Data for review =
○ ○ ○
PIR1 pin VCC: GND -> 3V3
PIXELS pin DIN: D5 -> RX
○ ○ ○
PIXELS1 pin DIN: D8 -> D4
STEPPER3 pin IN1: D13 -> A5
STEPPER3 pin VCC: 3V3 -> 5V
○ ○ ○
The task =
Give back, exactly as written, the stretch from the line with "PIXELS1 pin DIN: D8 -> D4" through the line with "STEPPER3 pin VCC: 3V3 -> 5V", and no other lines from the records above.

Result of the exercise =
PIXELS1 pin DIN: D8 -> D4
STEPPER3 pin IN1: D13 -> A5
STEPPER3 pin VCC: 3V3 -> 5V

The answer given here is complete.